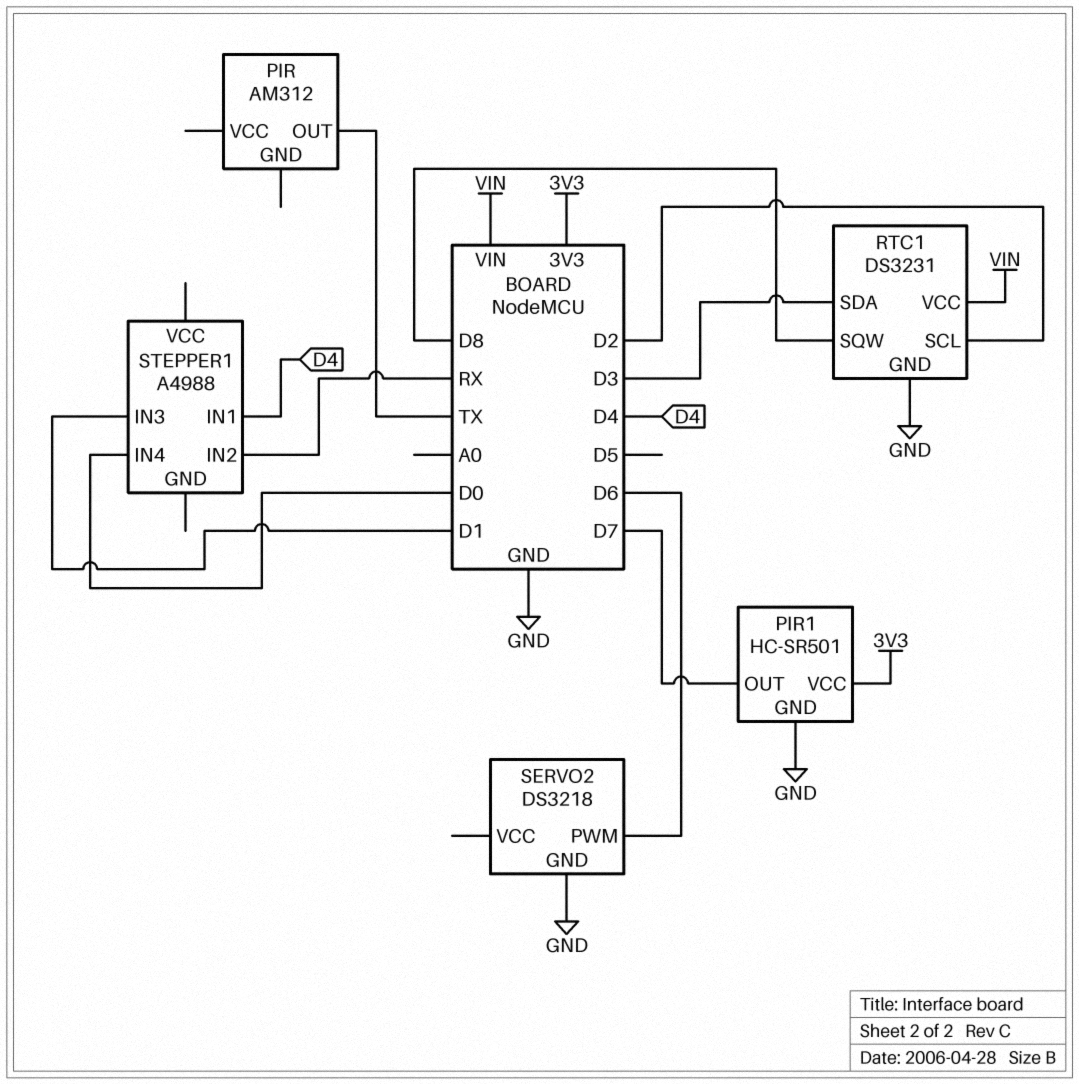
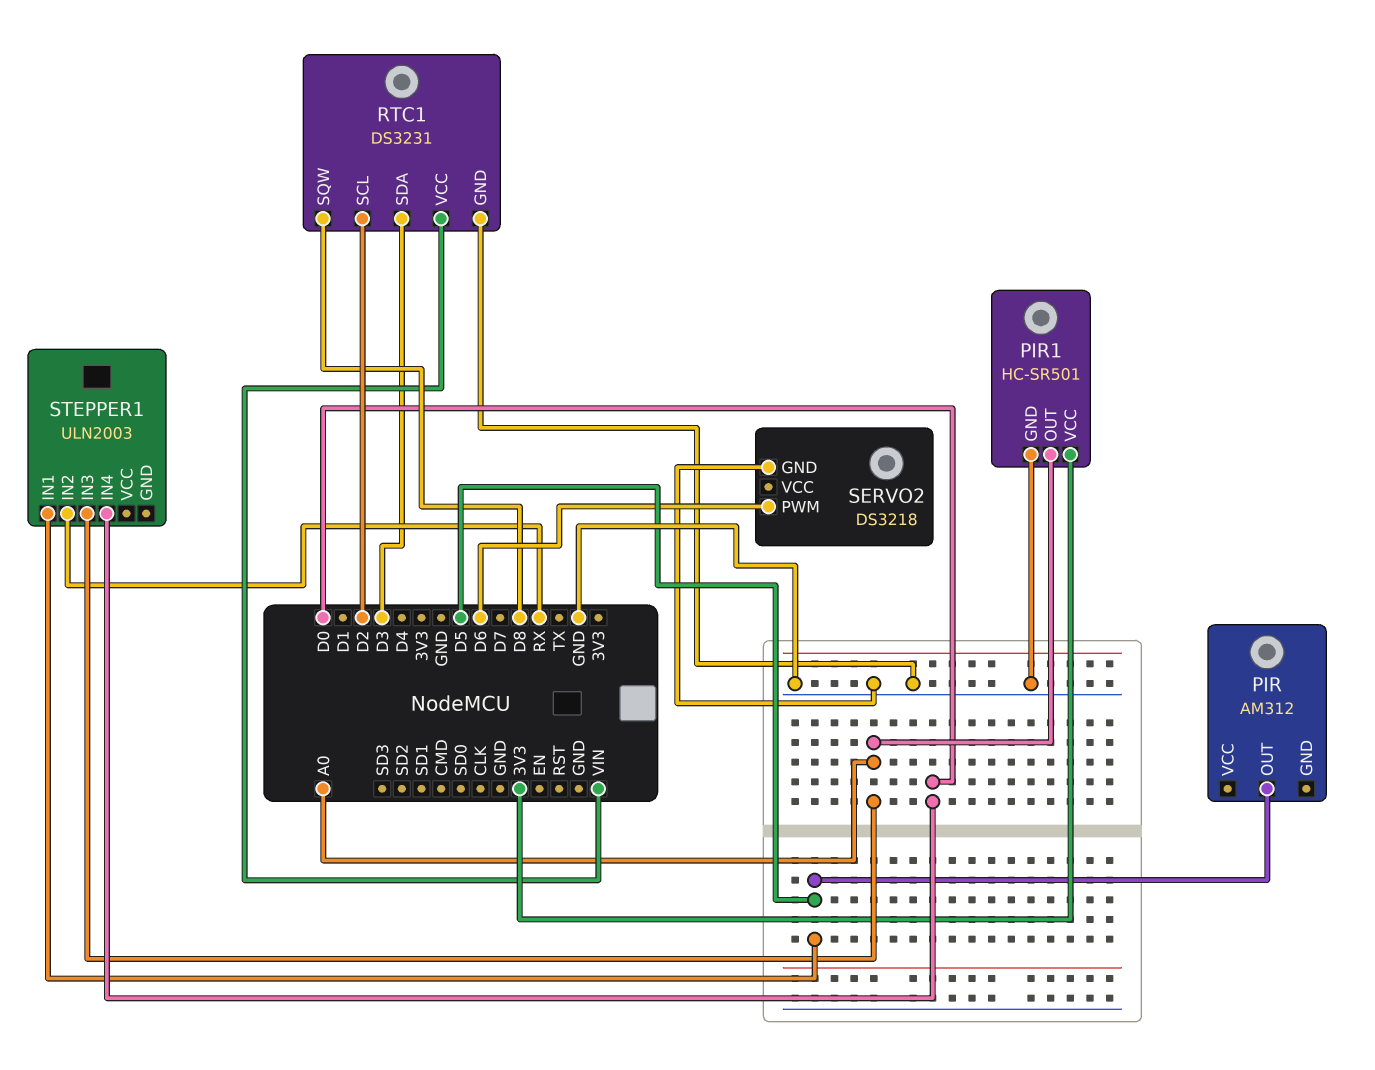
PIR pin OUT: TX -> D5
PIR1 pin OUT: D7 -> A0
STEPPER1: A4988 -> ULN2003
STEPPER1 pin IN1: D4 -> D5
STEPPER1 pin IN3: D1 -> A0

Work task:
Print the material above word for word, and keep the pictures out of it.

Exercise answer:
PIR pin OUT: TX -> D5
PIR1 pin OUT: D7 -> A0
STEPPER1: A4988 -> ULN2003
STEPPER1 pin IN1: D4 -> D5
STEPPER1 pin IN3: D1 -> A0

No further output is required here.